◆ **MATERIAL TO PROCESS**:
___

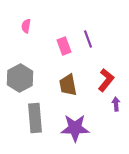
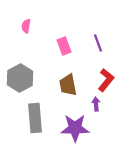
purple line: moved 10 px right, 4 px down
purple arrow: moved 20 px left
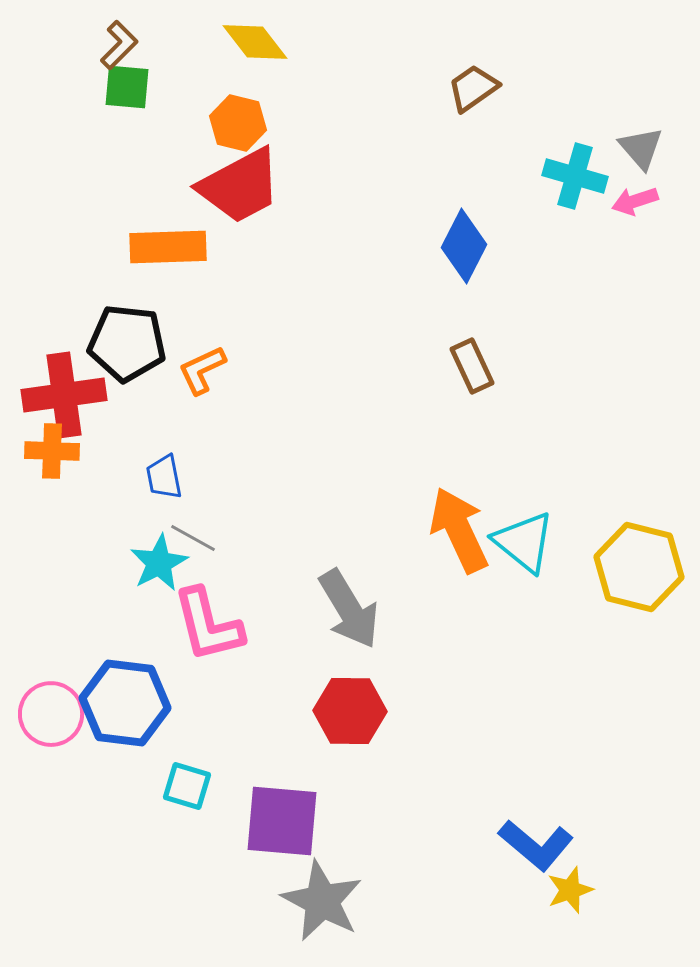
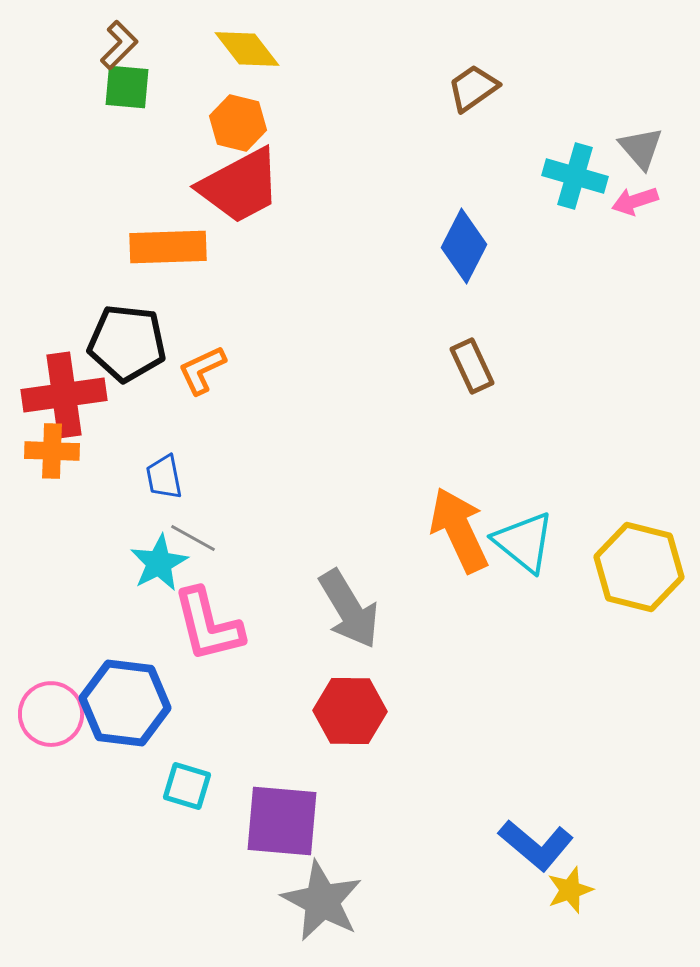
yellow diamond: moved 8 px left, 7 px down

___

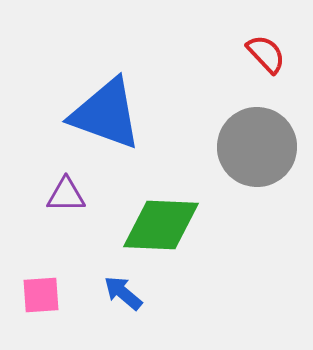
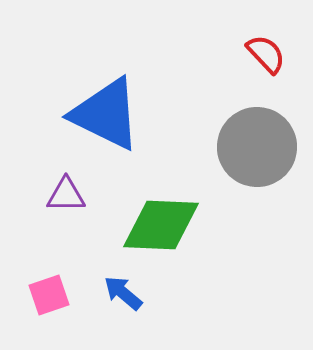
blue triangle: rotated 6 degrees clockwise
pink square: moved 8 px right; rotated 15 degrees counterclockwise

___

◆ **THE EXERCISE**:
Extract the items from the line containing "purple line: moved 10 px right, 4 px down" through the line containing "purple arrow: moved 20 px left", inclusive, and repeat them verbatim.

◆ **EXERCISE SOLUTION**:
purple line: moved 10 px right, 4 px down
purple arrow: moved 20 px left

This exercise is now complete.